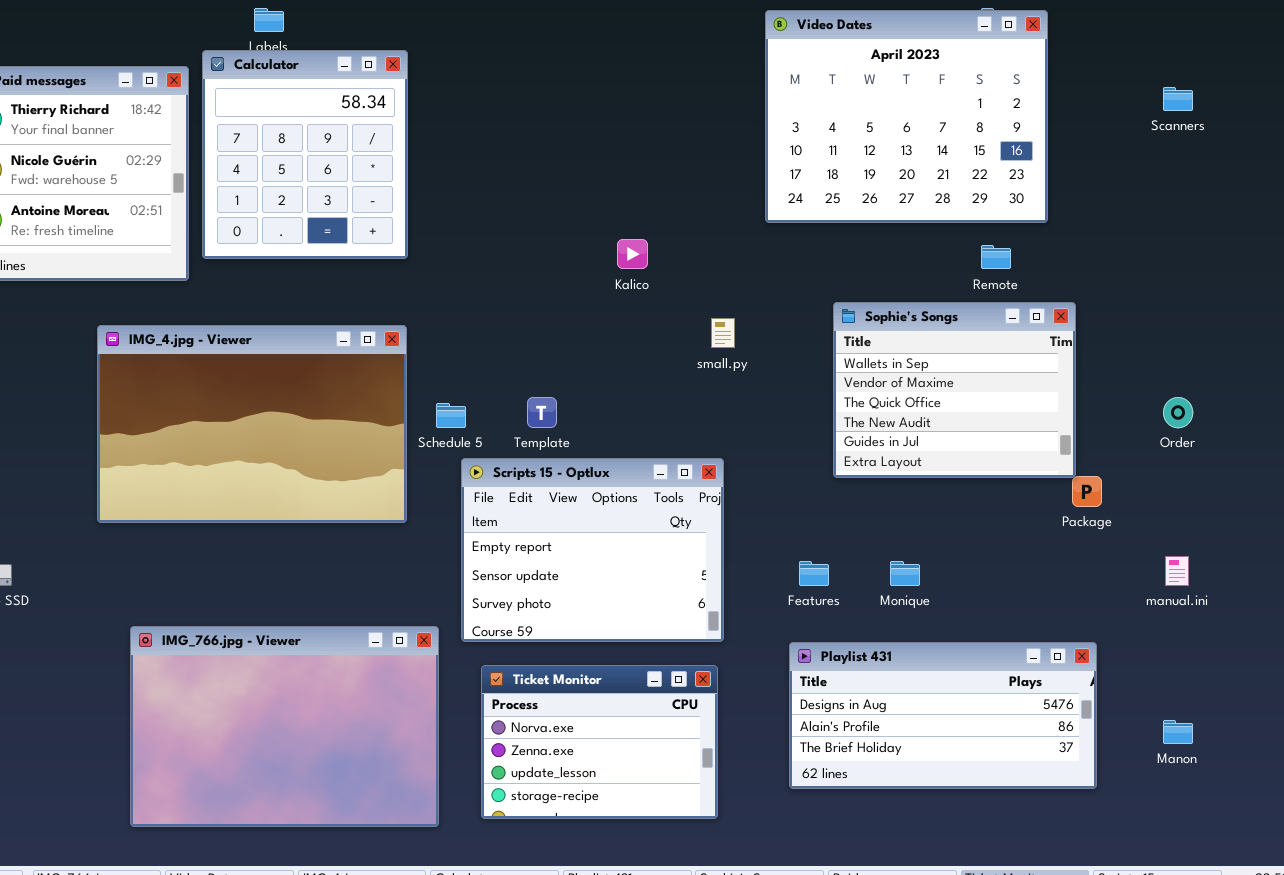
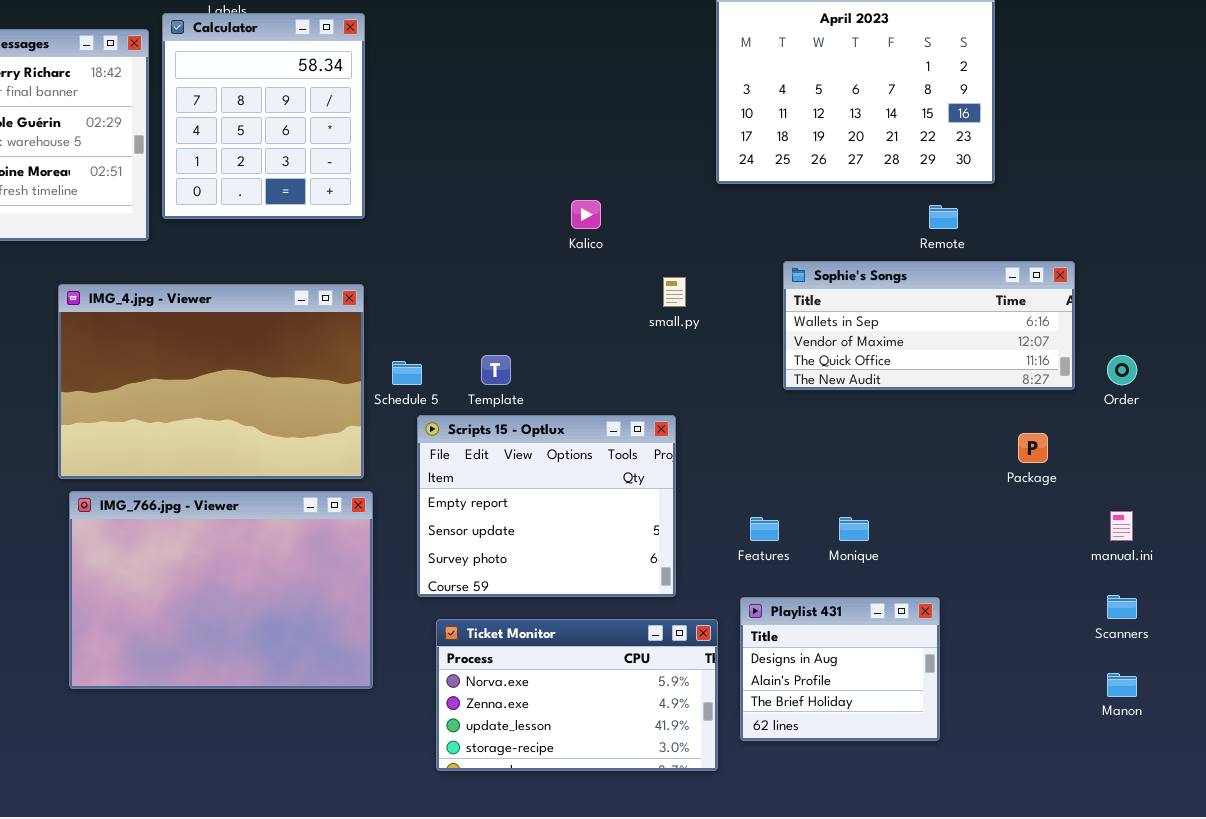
Scanners: [1163,87,1193,111] -> [1107,595,1137,619], moved
Sophie's Songs: [833,302,1076,478] -> [783,261,1075,390], resized
IMG_766.jpg - Viewer: [130,626,439,827] -> [69,491,373,689], moved
Playlist 431: [789,642,1097,789] -> [740,597,940,741], resized
Ticket Monitor: [481,665,718,819] -> [436,619,718,771], resized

==========

(WHAT THE TASK REQUIRES):
Using the records above, output an exact copy without any pictures.

(THE COMPLETED TASK):
Scanners: [1163,87,1193,111] -> [1107,595,1137,619], moved
Sophie's Songs: [833,302,1076,478] -> [783,261,1075,390], resized
IMG_766.jpg - Viewer: [130,626,439,827] -> [69,491,373,689], moved
Playlist 431: [789,642,1097,789] -> [740,597,940,741], resized
Ticket Monitor: [481,665,718,819] -> [436,619,718,771], resized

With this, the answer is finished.